SOURCE DATA:
+--

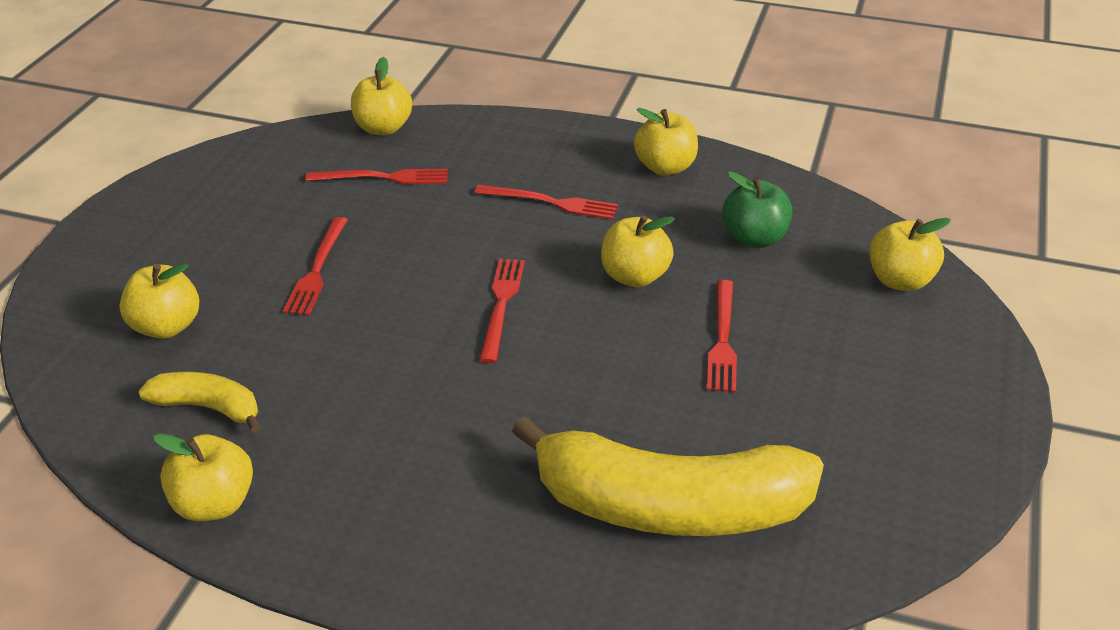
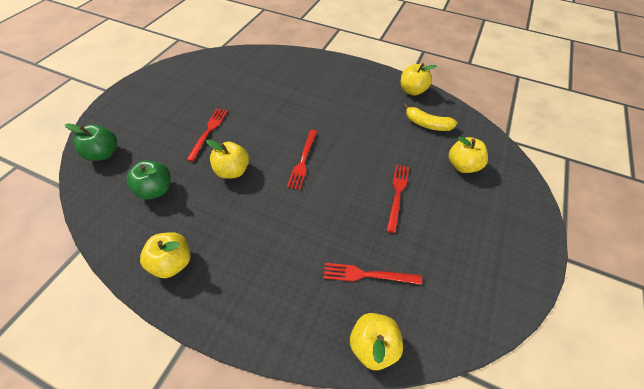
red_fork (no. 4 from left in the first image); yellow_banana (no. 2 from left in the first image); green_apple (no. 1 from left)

+--

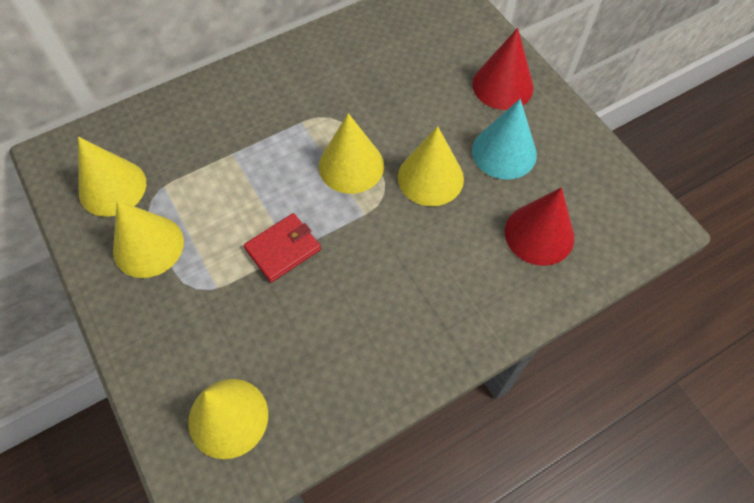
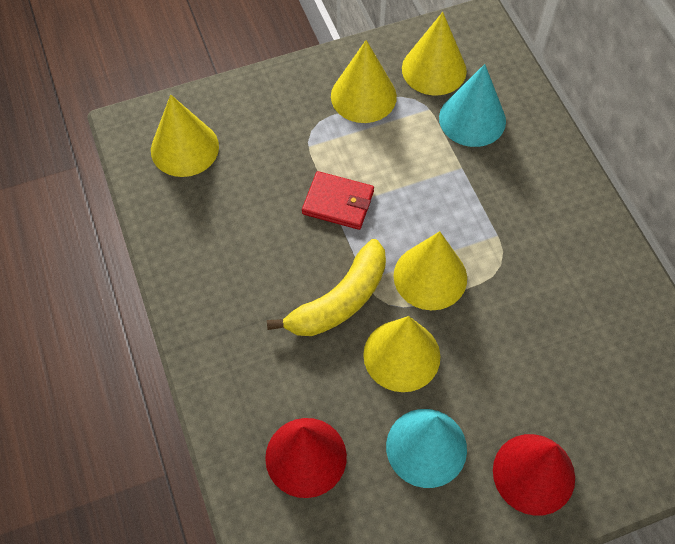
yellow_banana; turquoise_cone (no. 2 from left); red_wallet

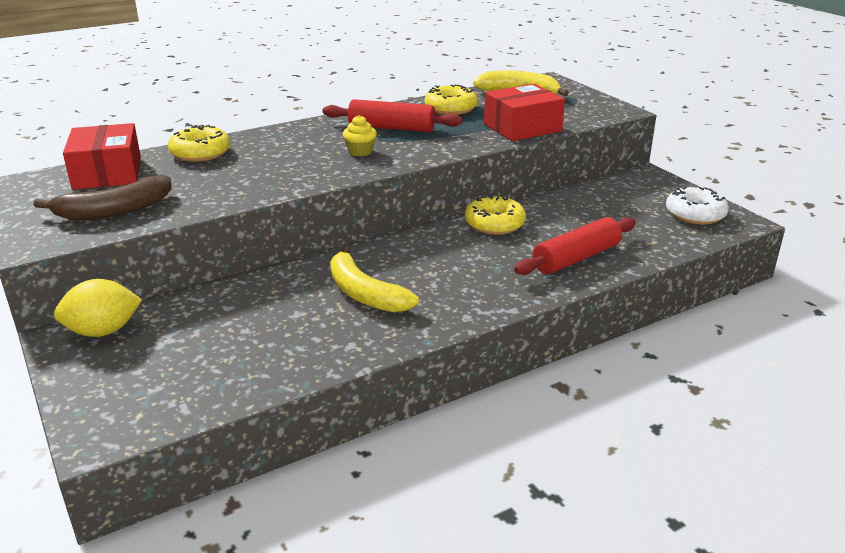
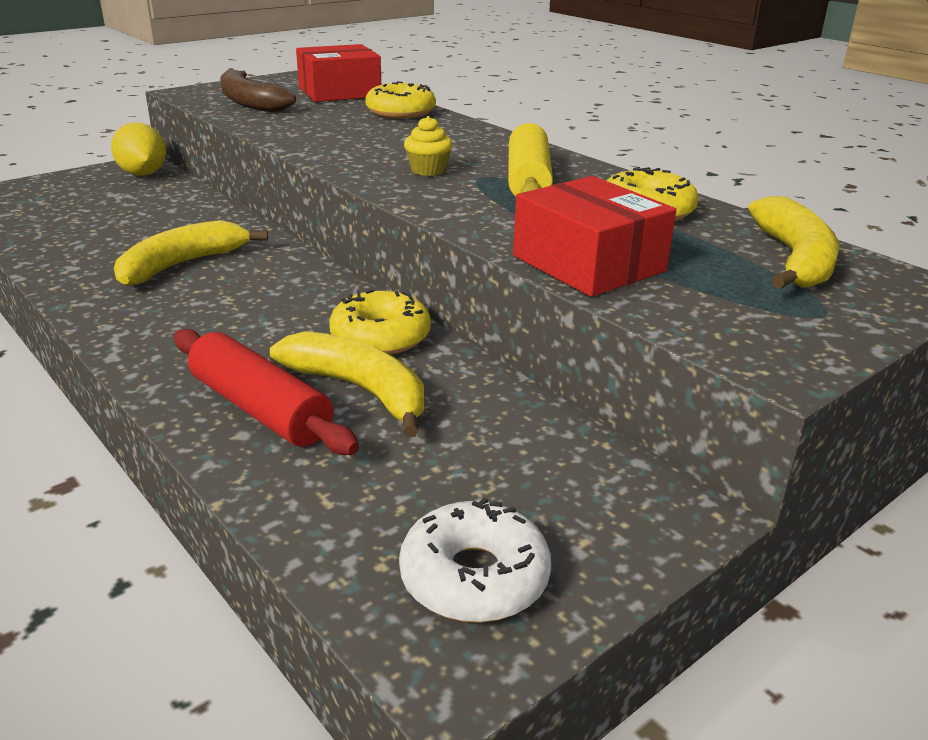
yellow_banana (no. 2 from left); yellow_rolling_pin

+--

EXERCISE DESCRIPTION: From the listing above, restate verbatim the lines running from the one with "yellow_banana; turquoise_cone (no." through the one with "yellow_banana (no. 2 from left);", inclusive, but not the pictures.

YOUR RESPONSE:
yellow_banana; turquoise_cone (no. 2 from left); red_wallet

yellow_banana (no. 2 from left); yellow_rolling_pin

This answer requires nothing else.